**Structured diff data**
──────────────────────────────

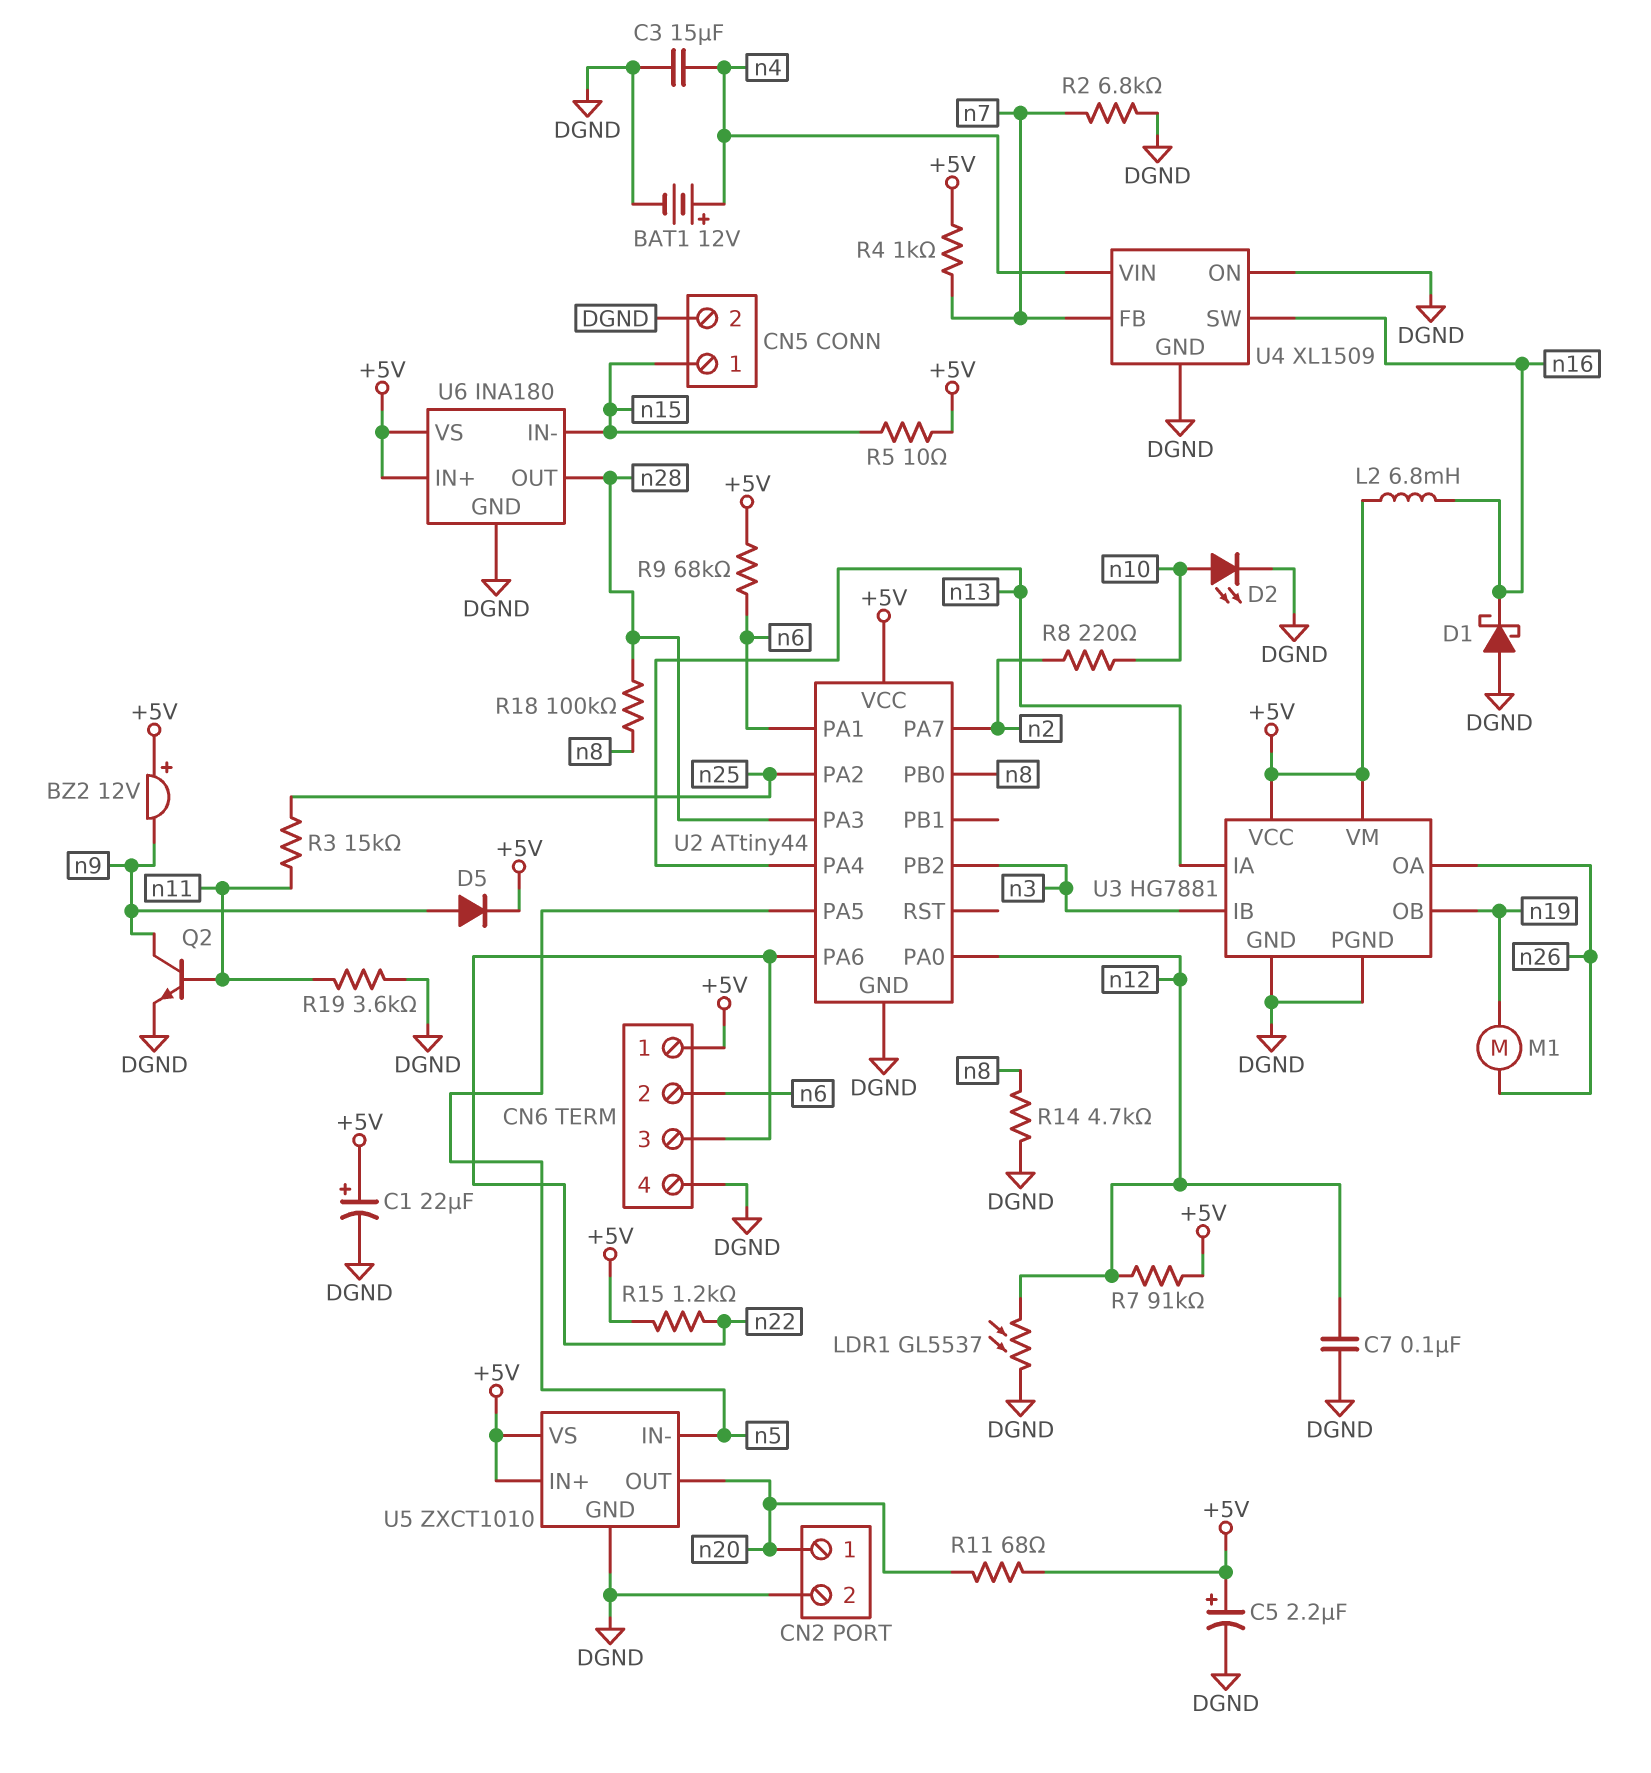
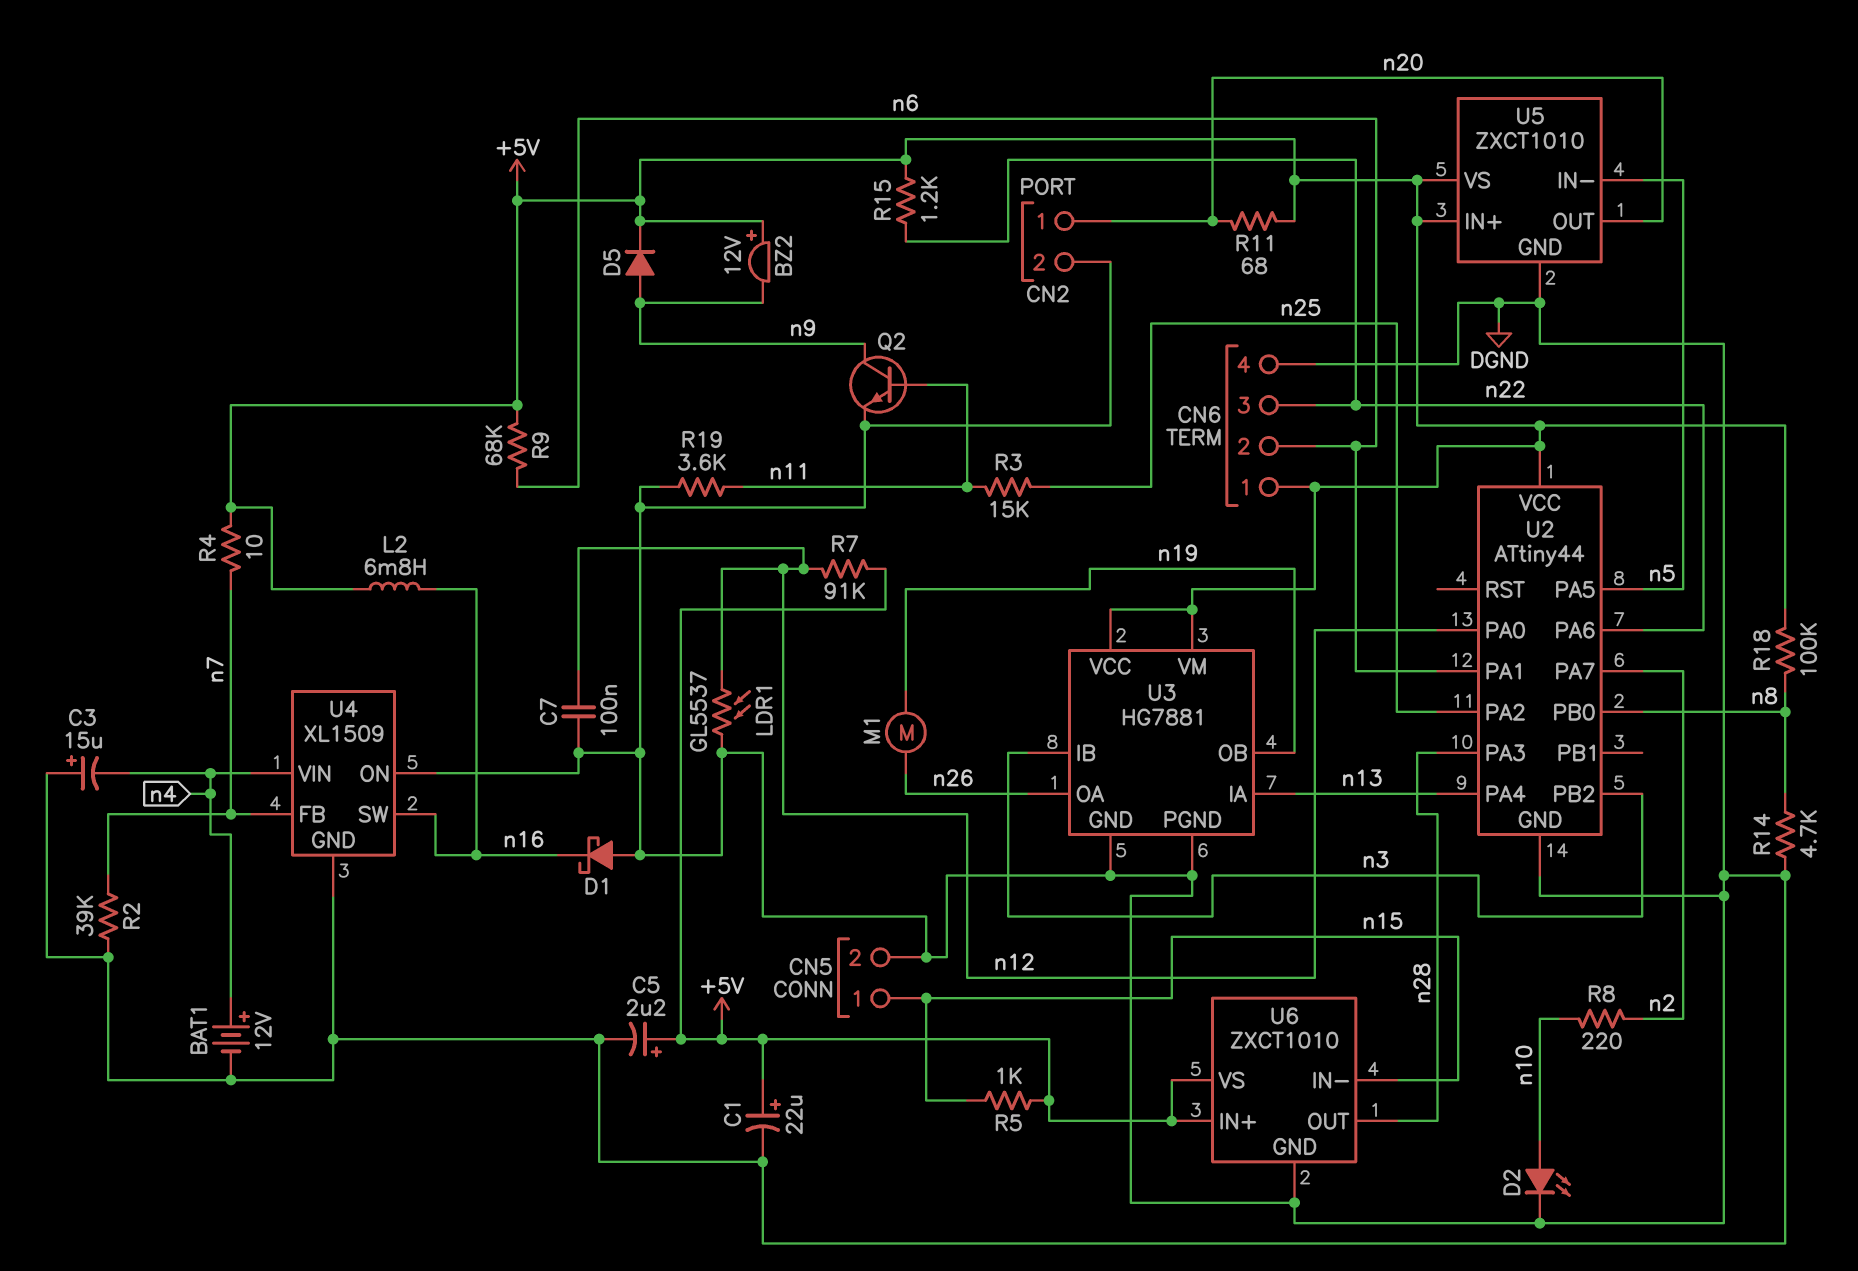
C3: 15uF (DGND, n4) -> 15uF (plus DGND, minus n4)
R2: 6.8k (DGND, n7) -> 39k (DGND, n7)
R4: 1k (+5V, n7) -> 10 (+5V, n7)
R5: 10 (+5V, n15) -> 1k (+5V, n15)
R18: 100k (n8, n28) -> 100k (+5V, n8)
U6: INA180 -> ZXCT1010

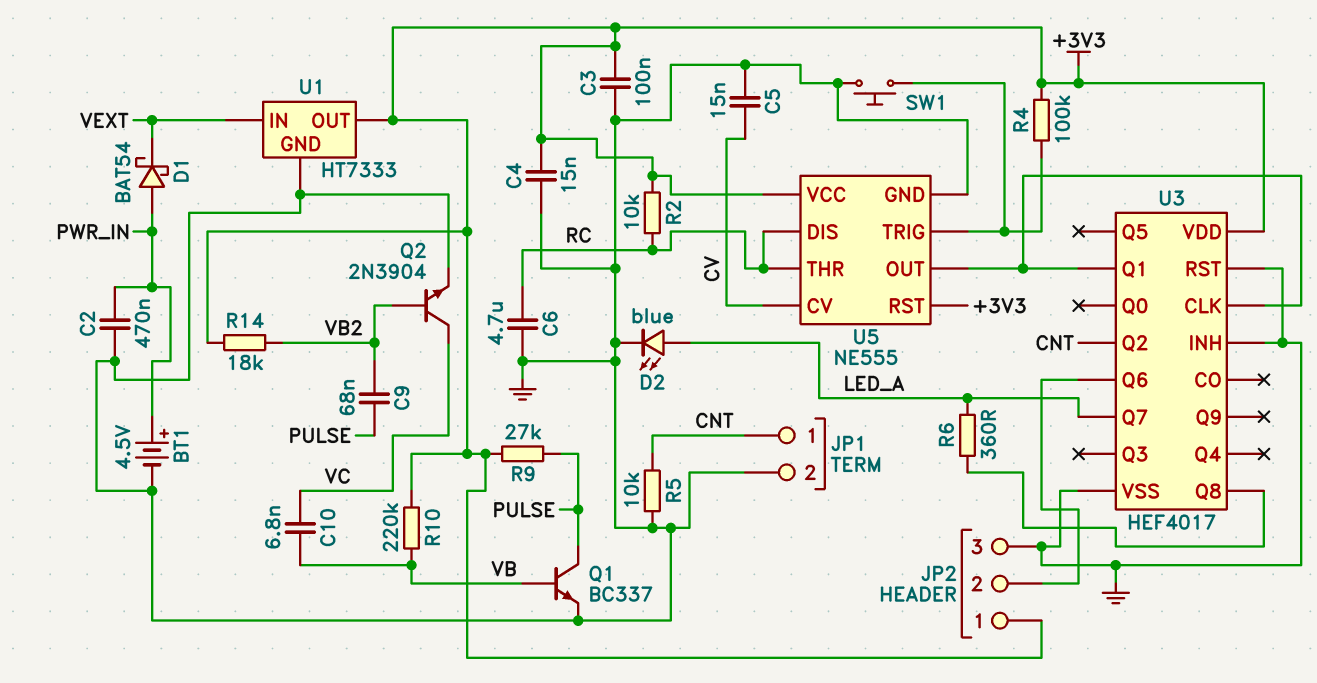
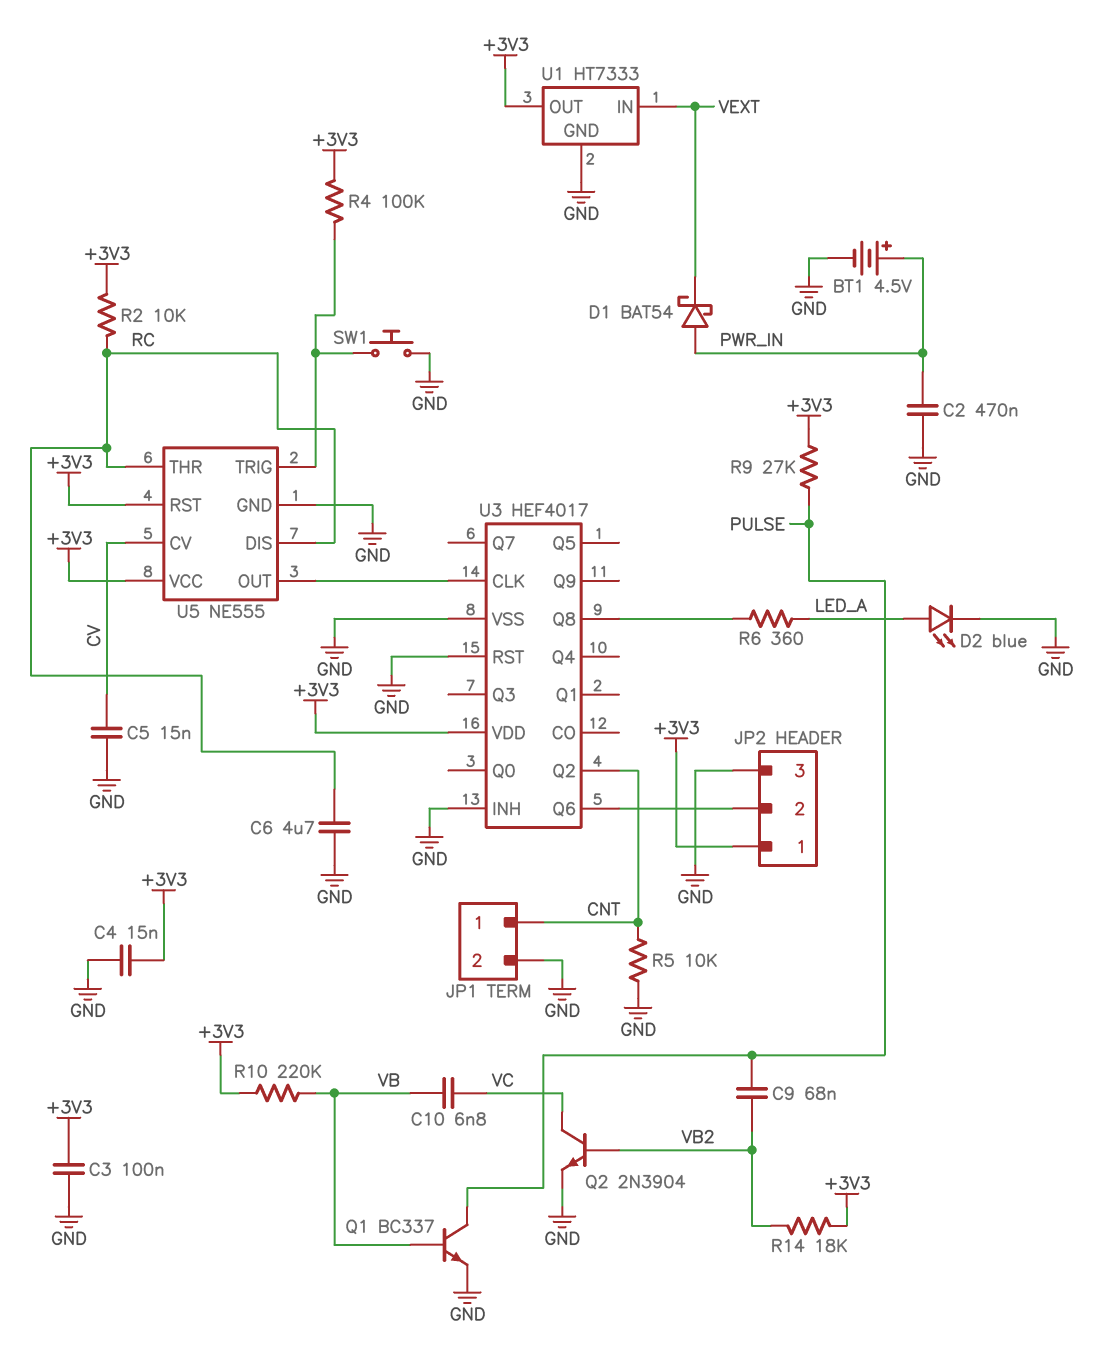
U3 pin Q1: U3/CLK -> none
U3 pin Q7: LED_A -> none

──────────────────────────────

**Assignment**
Please ensure that the data above is repeated exactly, with no pictures in the copy.

**Response area**
C3: 15uF (DGND, n4) -> 15uF (plus DGND, minus n4)
R2: 6.8k (DGND, n7) -> 39k (DGND, n7)
R4: 1k (+5V, n7) -> 10 (+5V, n7)
R5: 10 (+5V, n15) -> 1k (+5V, n15)
R18: 100k (n8, n28) -> 100k (+5V, n8)
U6: INA180 -> ZXCT1010

U3 pin Q1: U3/CLK -> none
U3 pin Q7: LED_A -> none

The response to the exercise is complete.